Start of ENTRIES SUPPLIED
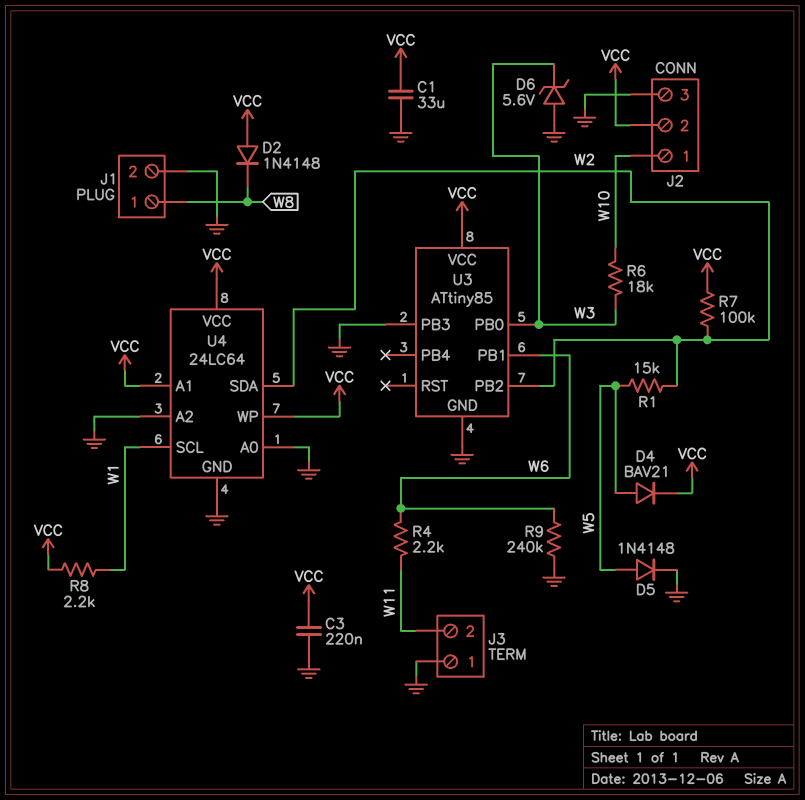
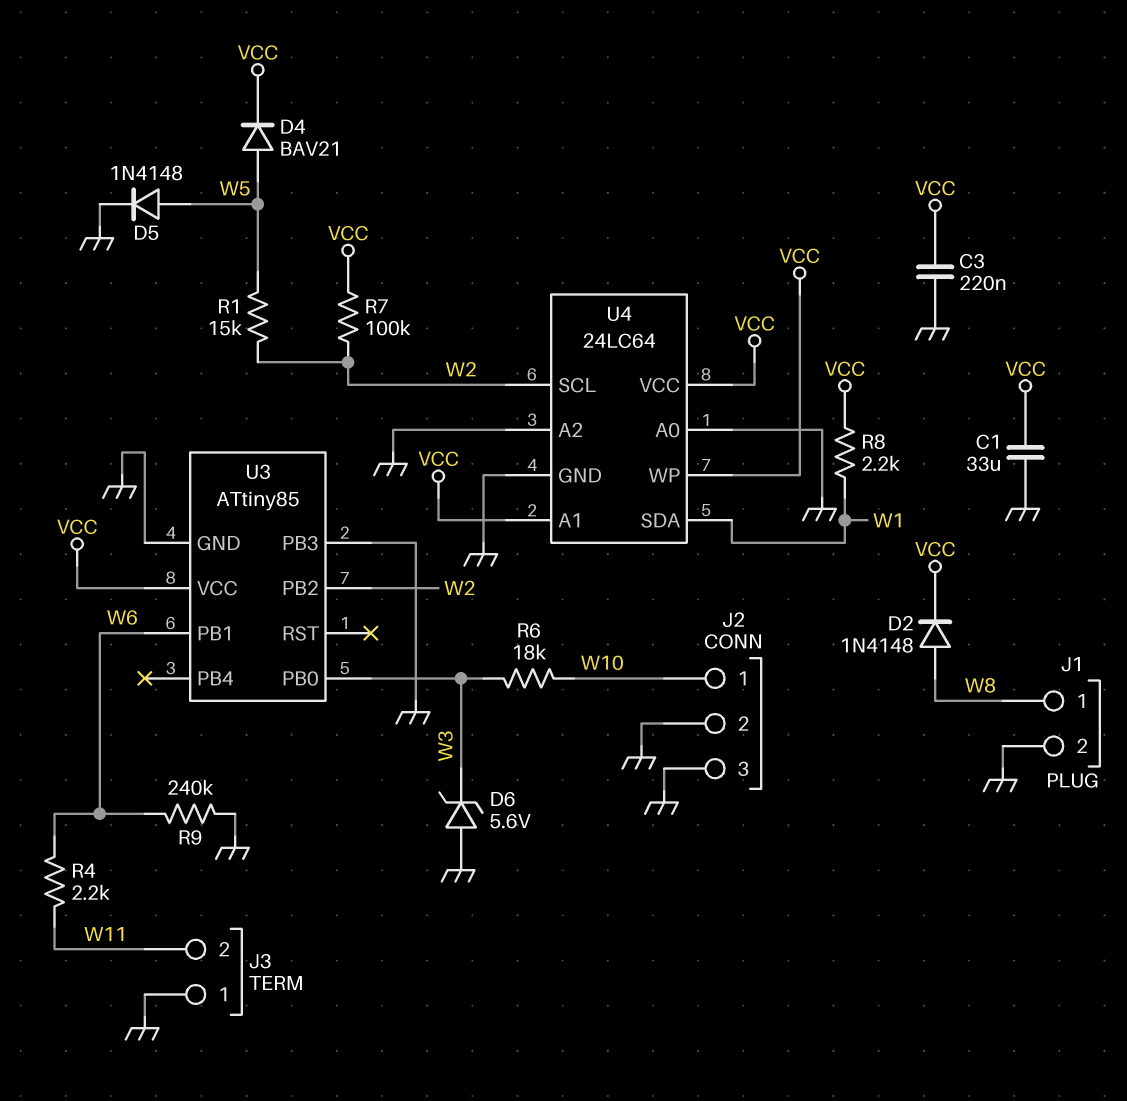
D2: diode 1N4148 (A VCC, K W8) -> diode 1N4148 (A W8, K VCC)
J2 pin 2: VCC -> GND
U4 pin SCL: W1 -> W2
U4 pin SDA: W2 -> W1

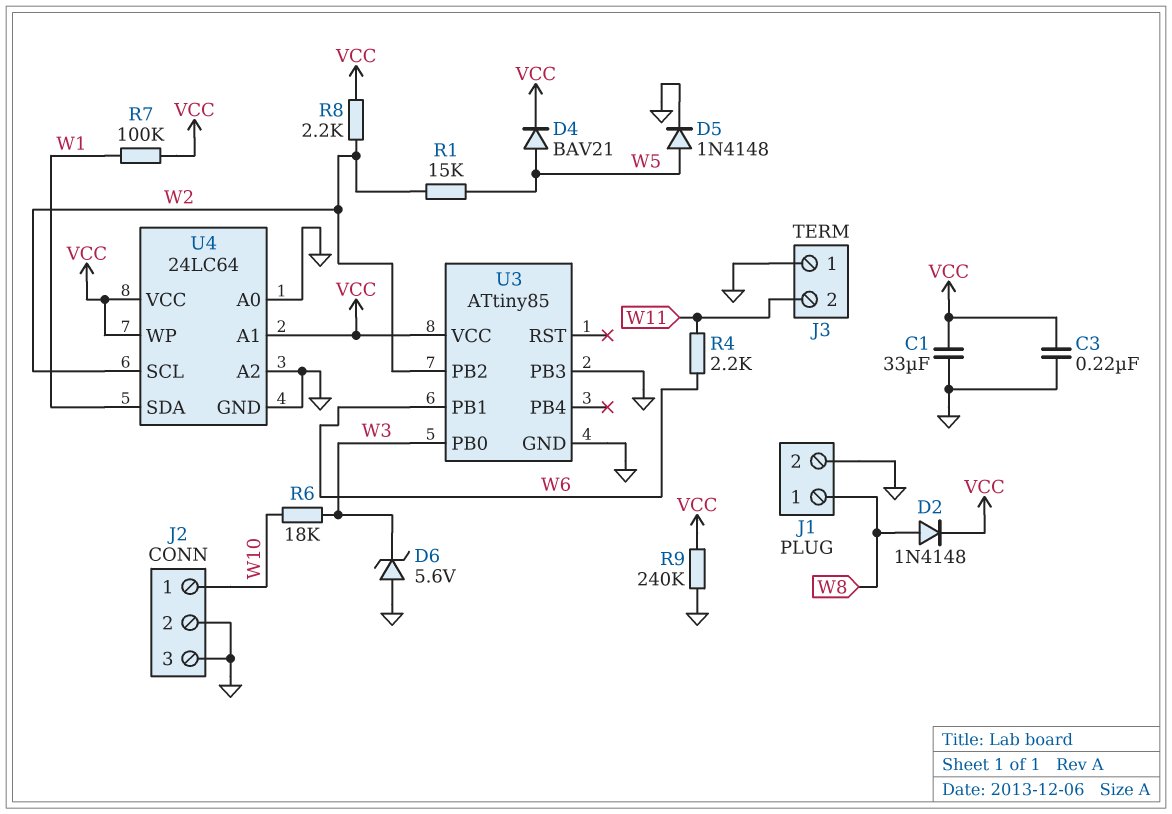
R7: 100k (VCC, W2) -> 100k (VCC, W1)
R8: 2.2k (VCC, W1) -> 2.2k (VCC, W2)
R9: 240k (GND, W6) -> 240k (GND, VCC)

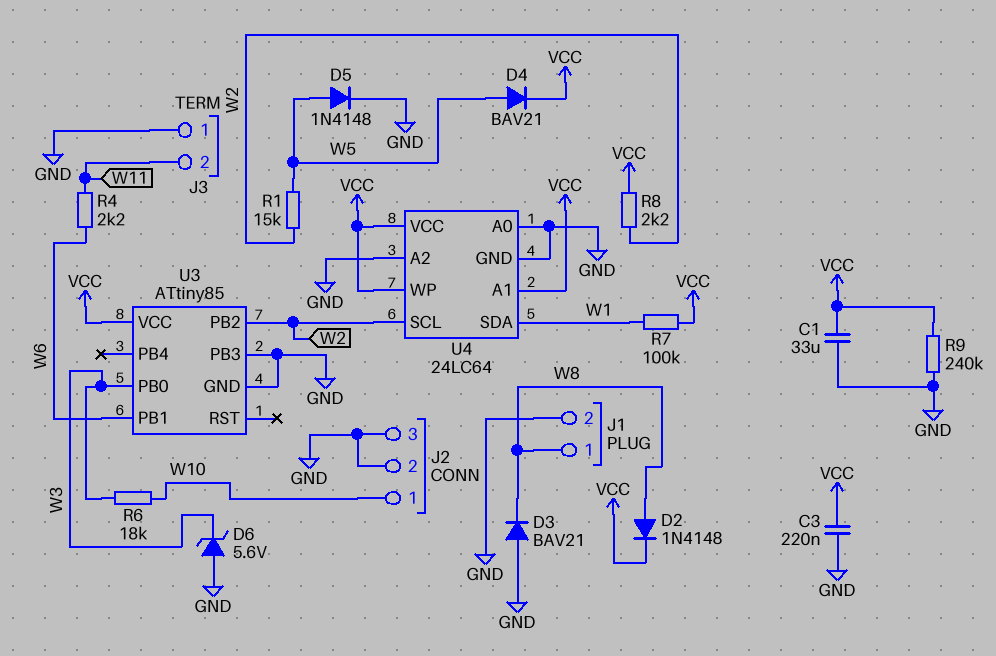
D3: none -> diode BAV21 (A GND, K W8)

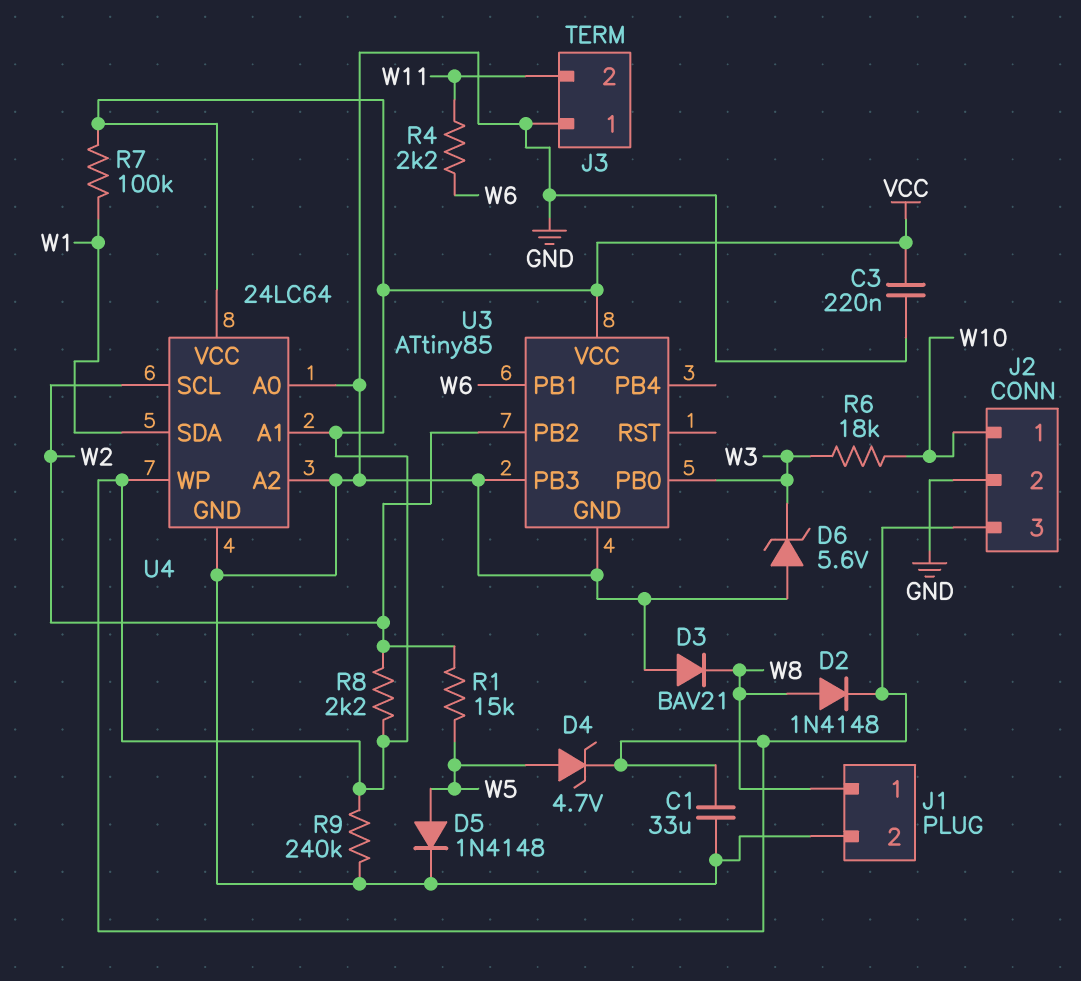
D4: diode BAV21 (A W5, K VCC) -> zener 4.7V (A W5, K VCC)
J2 pin 3: GND -> VCC

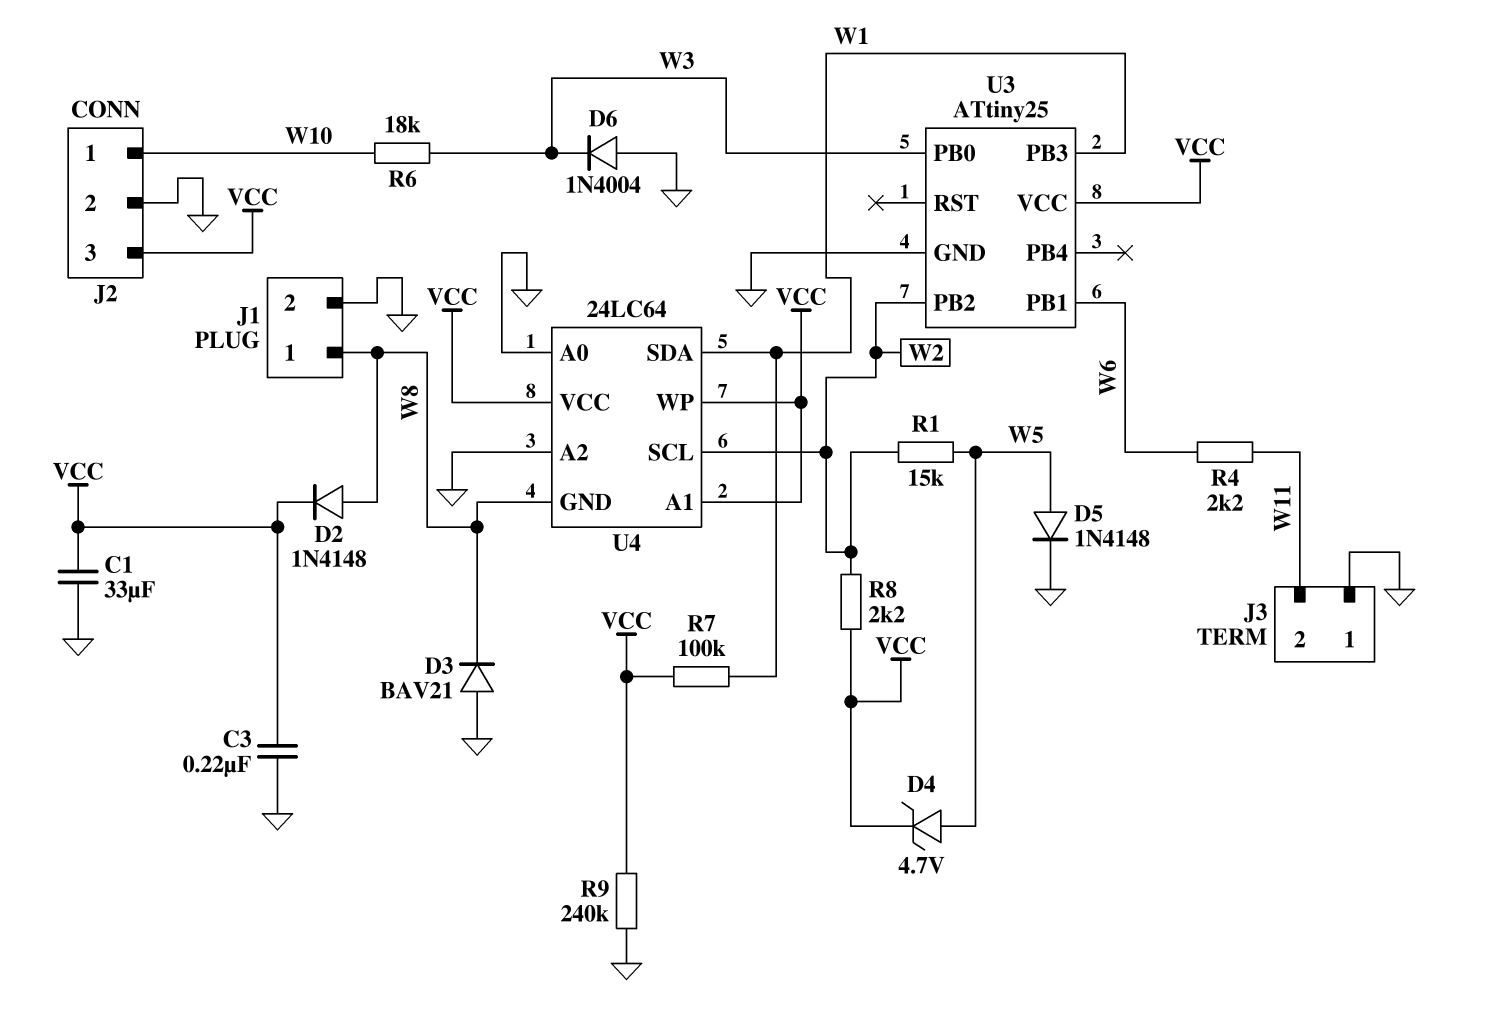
D6: zener 5.6V (A GND, K W3) -> diode 1N4004 (A GND, K W3)
U3: ATtiny85 -> ATtiny25
U3 pin PB3: GND -> W1
U4 pin GND: GND -> W8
End of ENTRIES SUPPLIED
_EXERCISE PROMPT_
The answer must be all the lines above that hold the word "zener".

_REPLY_
D4: diode BAV21 (A W5, K VCC) -> zener 4.7V (A W5, K VCC)
D6: zener 5.6V (A GND, K W3) -> diode 1N4004 (A GND, K W3)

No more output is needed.